## Work instruction
For the entries below, return the line holding "lesson2.py: [910,525,946,572] ->" together with all lines after it, unchanged, and leave every picture out.

Data excerpts
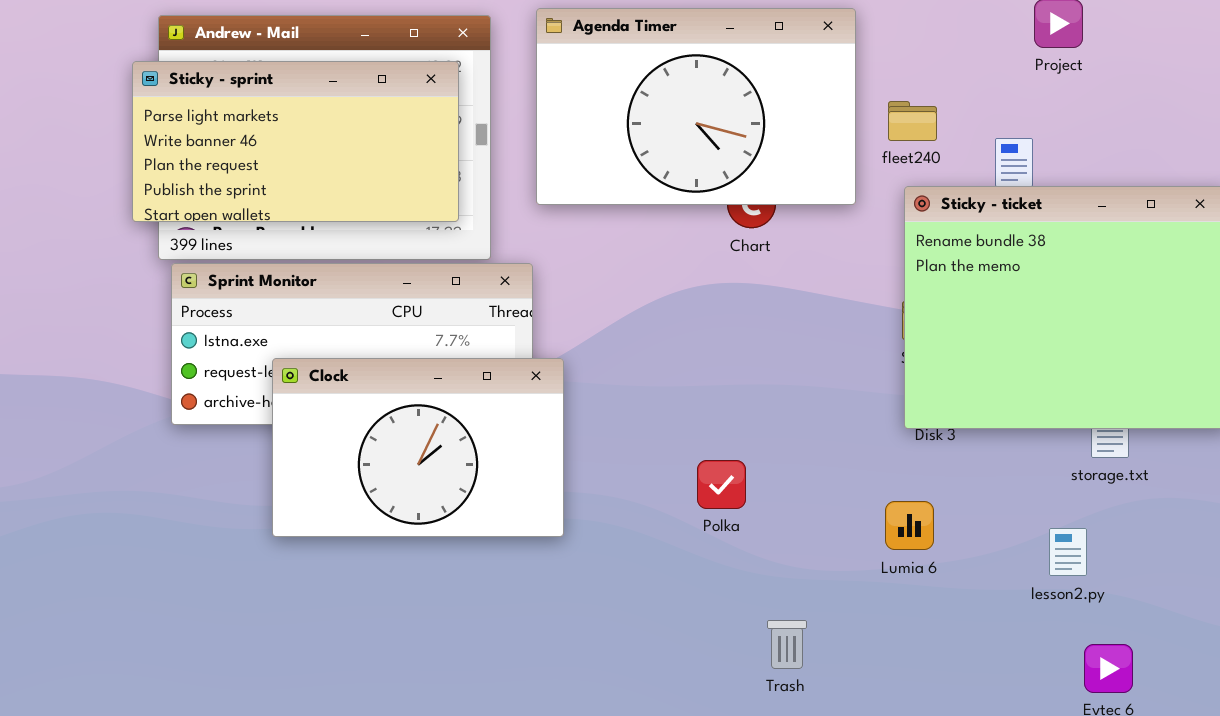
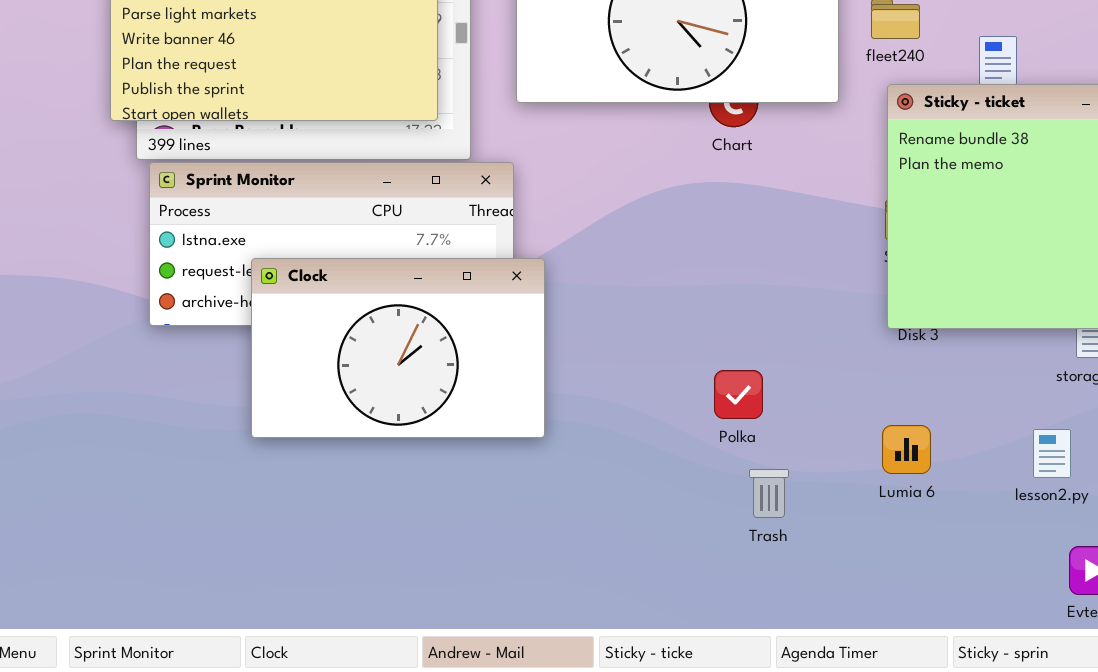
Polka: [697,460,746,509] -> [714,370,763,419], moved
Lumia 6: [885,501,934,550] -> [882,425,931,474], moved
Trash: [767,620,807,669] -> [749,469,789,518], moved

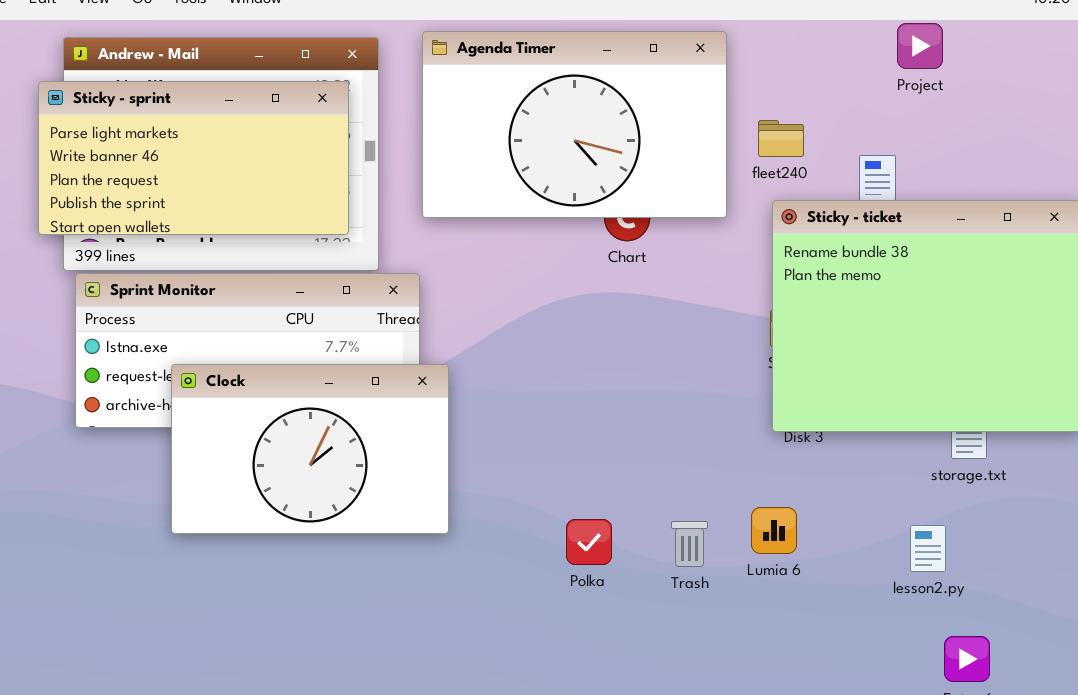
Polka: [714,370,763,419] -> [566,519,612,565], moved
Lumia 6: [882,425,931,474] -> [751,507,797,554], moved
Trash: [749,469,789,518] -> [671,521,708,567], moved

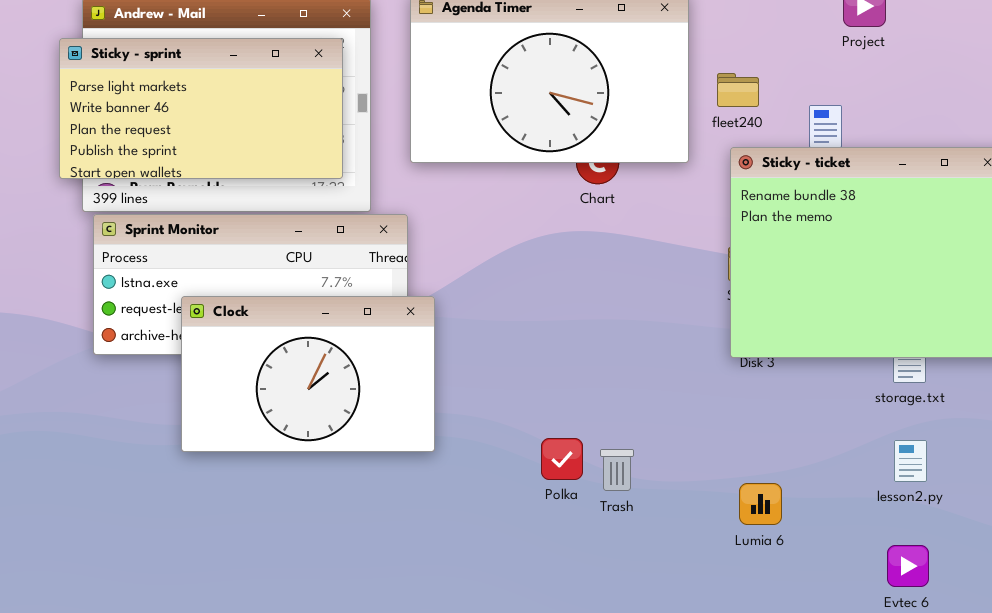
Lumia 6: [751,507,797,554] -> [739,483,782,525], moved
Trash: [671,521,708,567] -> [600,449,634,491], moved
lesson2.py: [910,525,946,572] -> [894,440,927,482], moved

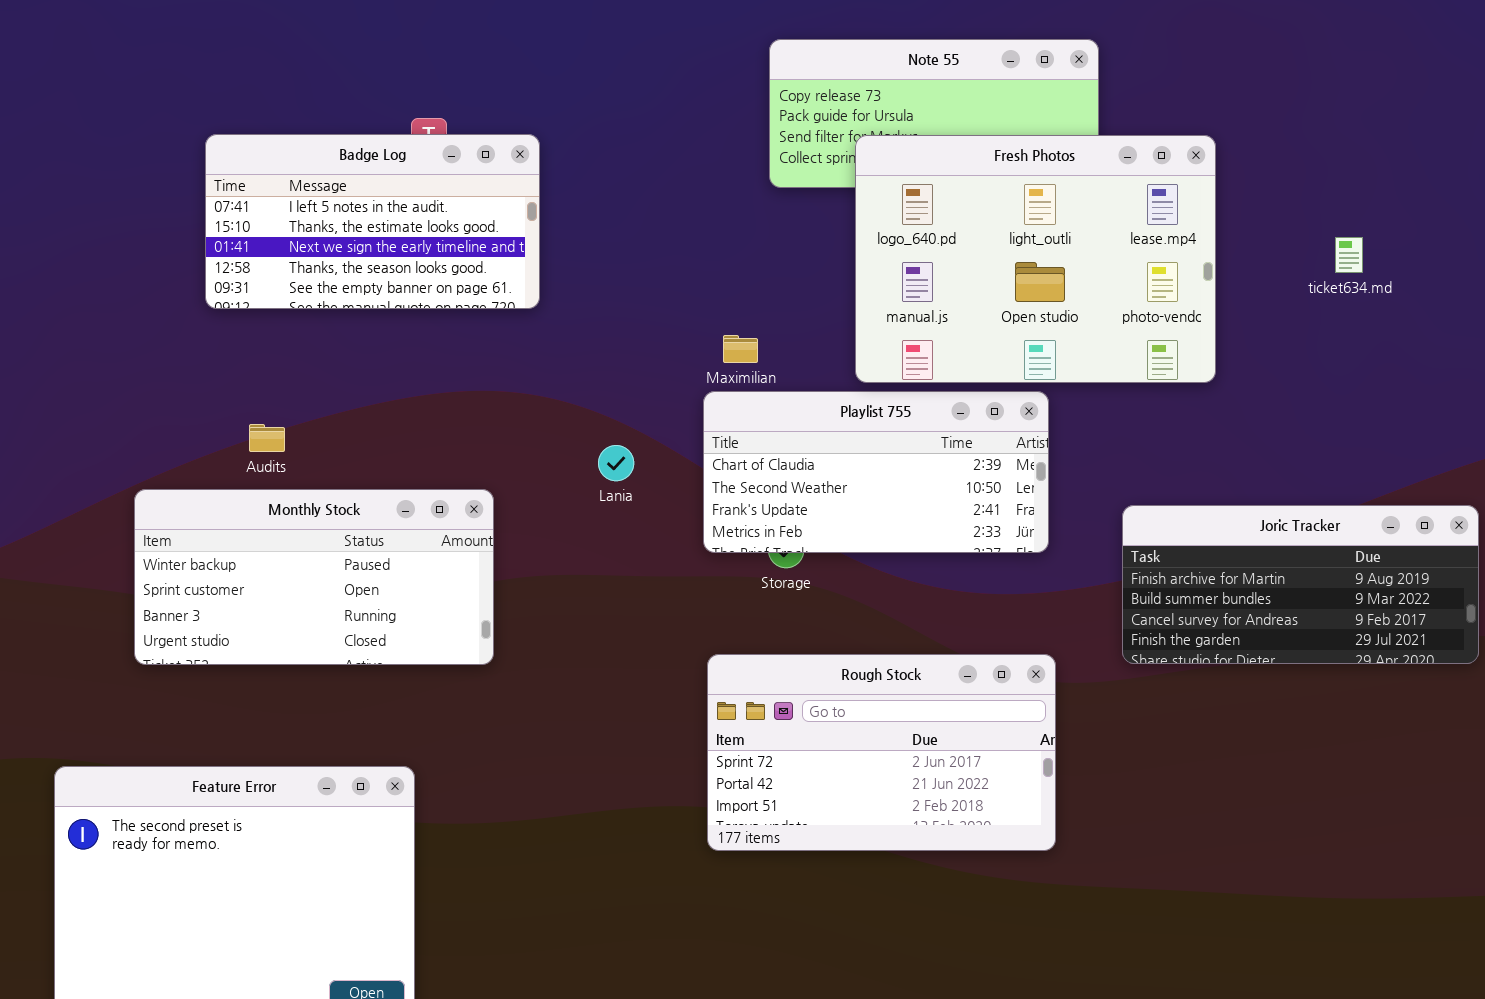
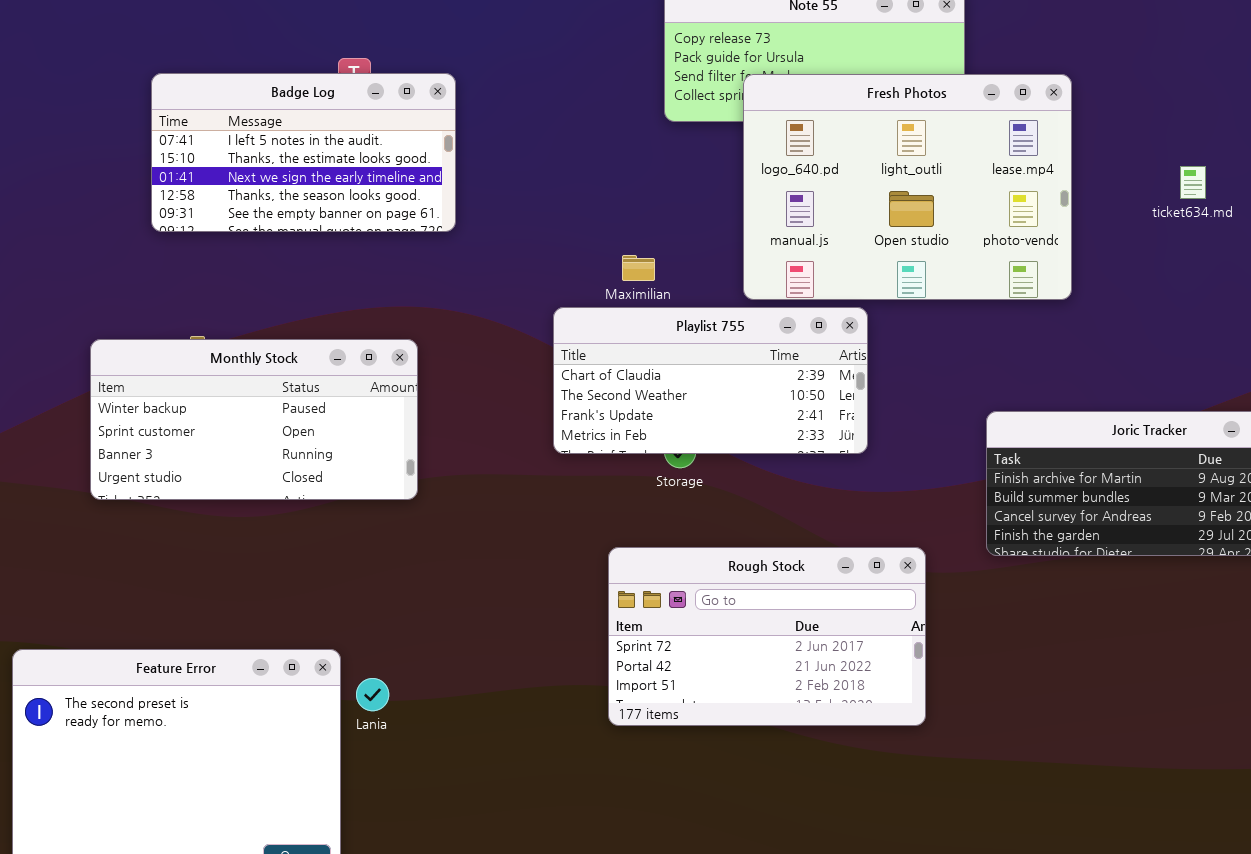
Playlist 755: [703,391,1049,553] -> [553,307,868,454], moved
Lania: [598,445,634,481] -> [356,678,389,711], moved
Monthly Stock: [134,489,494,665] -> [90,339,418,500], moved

## Solution for this task
lesson2.py: [910,525,946,572] -> [894,440,927,482], moved

Playlist 755: [703,391,1049,553] -> [553,307,868,454], moved
Lania: [598,445,634,481] -> [356,678,389,711], moved
Monthly Stock: [134,489,494,665] -> [90,339,418,500], moved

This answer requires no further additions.